══ Extracted records ══

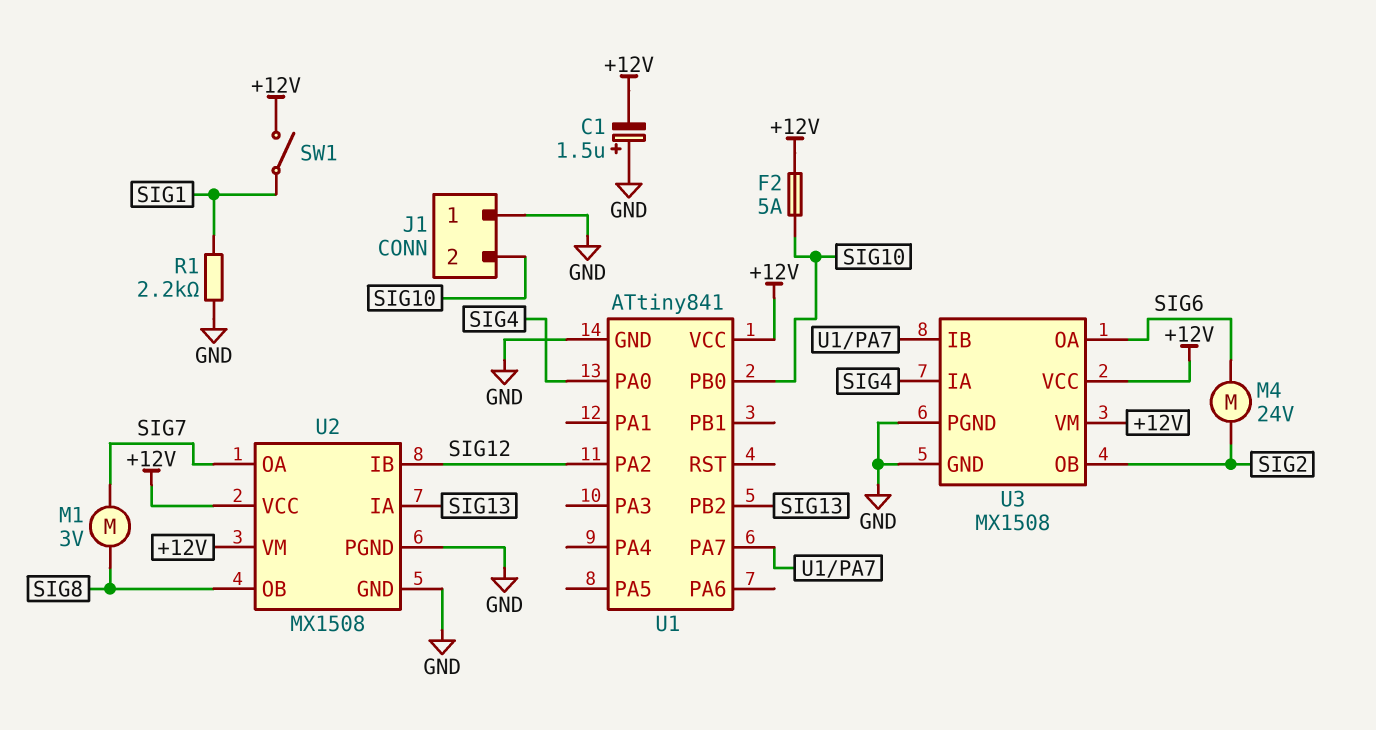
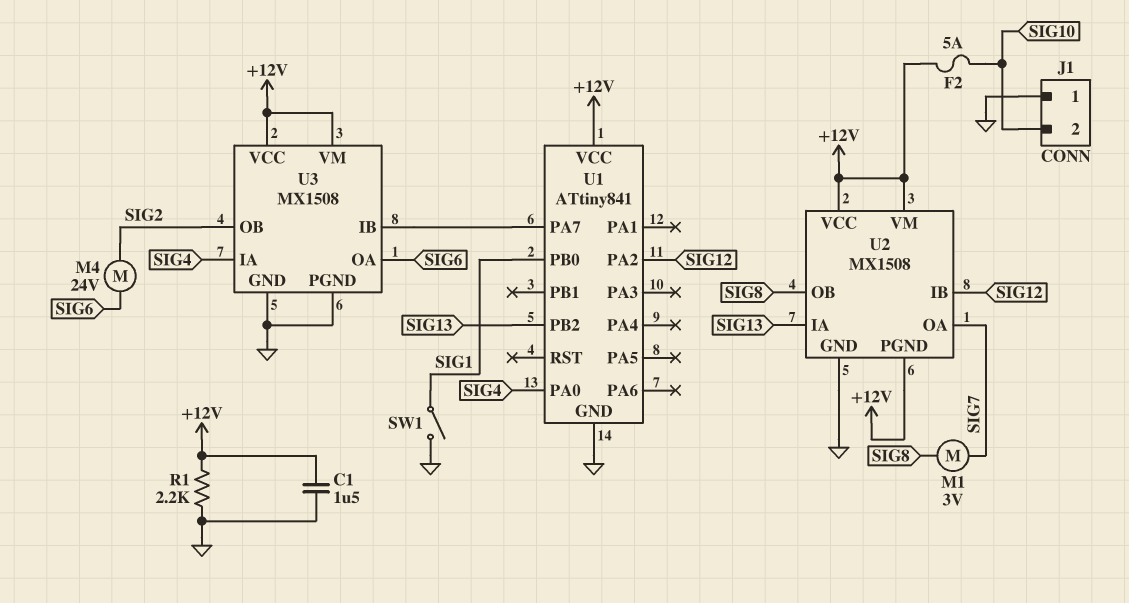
C1: 1.5uF (plus GND, minus +12V) -> 1.5uF (+12V, GND)
R1: 2.2k (GND, SIG1) -> 2.2k (+12V, GND)
SW1: switch (+12V, SIG1) -> switch (GND, SIG1)
U1 pin PB0: SIG10 -> SIG1
U2 pin PGND: GND -> +12V

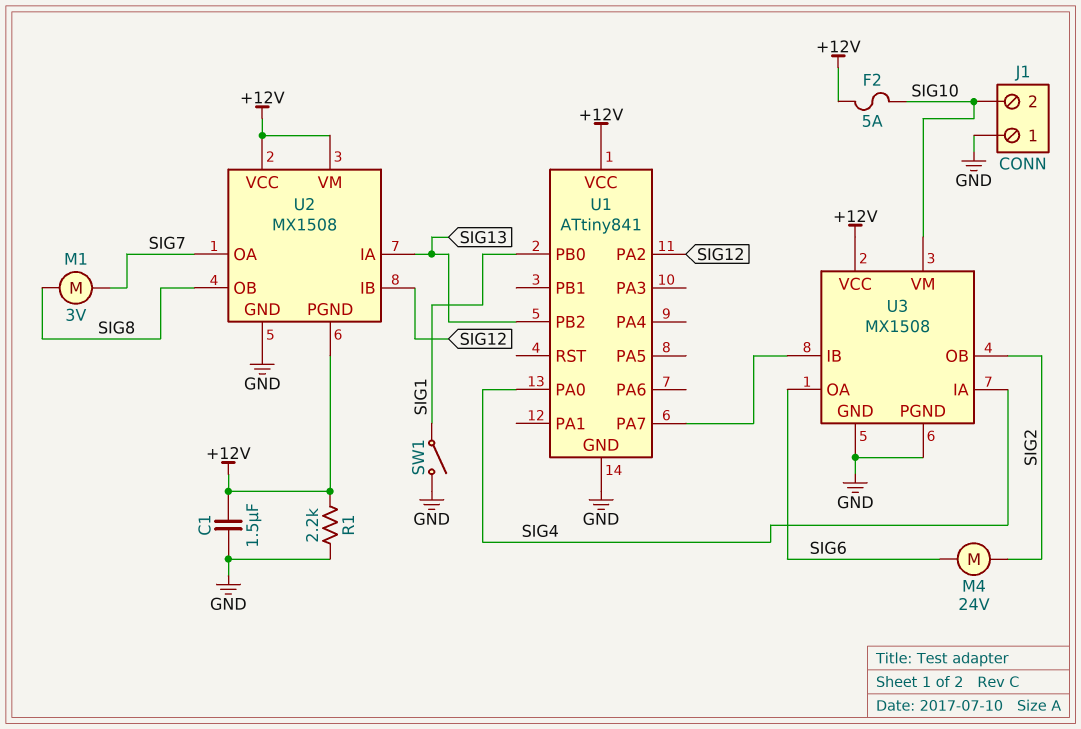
U3 pin VM: +12V -> SIG10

═══

Print all of the entries word for word. Skip any images they contain.

C1: 1.5uF (plus GND, minus +12V) -> 1.5uF (+12V, GND)
R1: 2.2k (GND, SIG1) -> 2.2k (+12V, GND)
SW1: switch (+12V, SIG1) -> switch (GND, SIG1)
U1 pin PB0: SIG10 -> SIG1
U2 pin PGND: GND -> +12V

U3 pin VM: +12V -> SIG10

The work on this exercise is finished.